"""

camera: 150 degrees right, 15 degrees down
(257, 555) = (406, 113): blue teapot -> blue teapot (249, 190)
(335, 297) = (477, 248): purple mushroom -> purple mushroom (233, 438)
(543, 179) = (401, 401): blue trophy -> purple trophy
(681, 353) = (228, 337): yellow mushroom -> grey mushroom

"""
"""

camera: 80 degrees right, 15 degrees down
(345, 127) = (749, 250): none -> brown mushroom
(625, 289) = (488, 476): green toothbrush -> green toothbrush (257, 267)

"""
"""

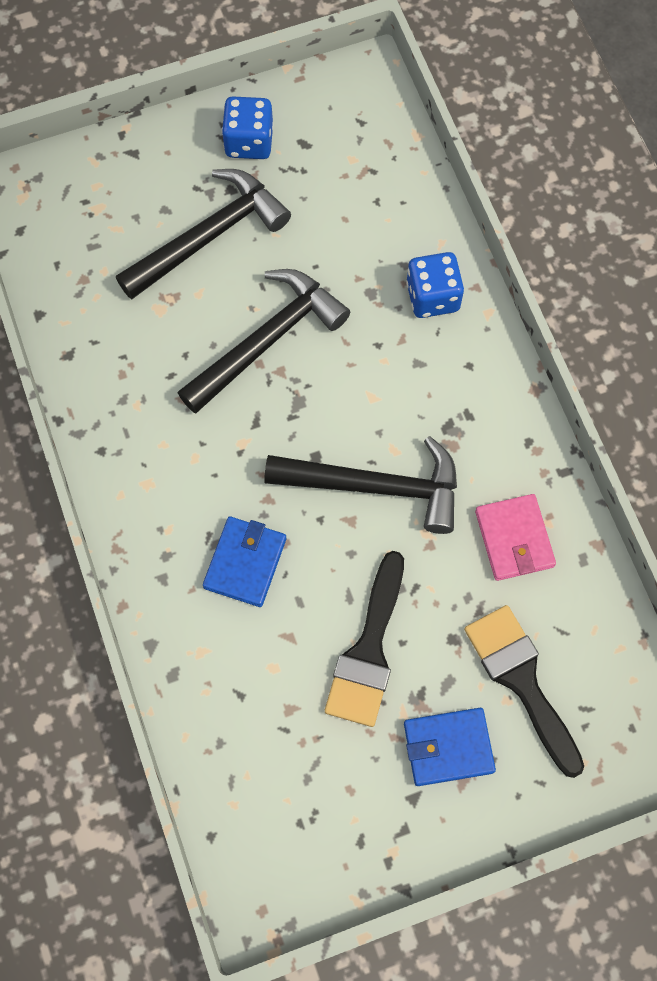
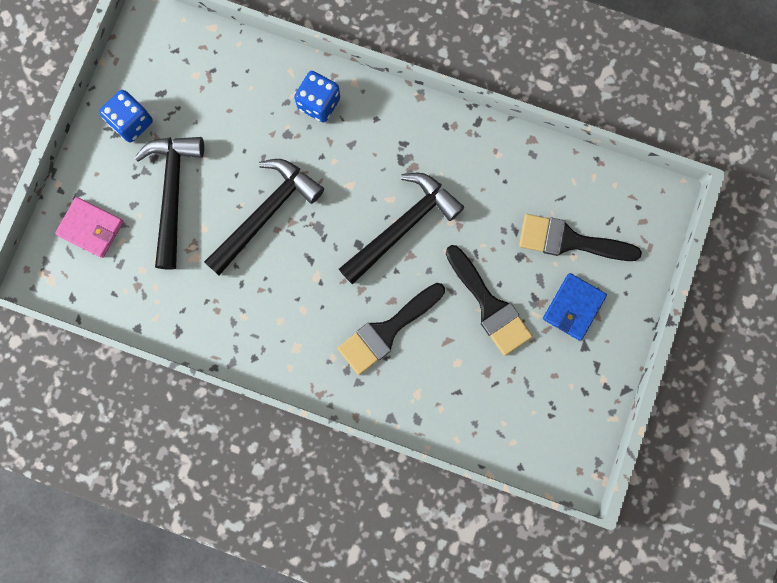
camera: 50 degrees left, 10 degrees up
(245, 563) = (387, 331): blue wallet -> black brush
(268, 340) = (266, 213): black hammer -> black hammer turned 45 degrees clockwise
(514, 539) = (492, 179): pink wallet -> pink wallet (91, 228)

"""

**Assignment**
Quote the listing above, but only from the line that shows "camera: 80 degrees right, 15 degrees down" through the line that shows "(625, 289) = (488, 476): green".

**Result of this exercise**
camera: 80 degrees right, 15 degrees down
(345, 127) = (749, 250): none -> brown mushroom
(625, 289) = (488, 476): green toothbrush -> green toothbrush (257, 267)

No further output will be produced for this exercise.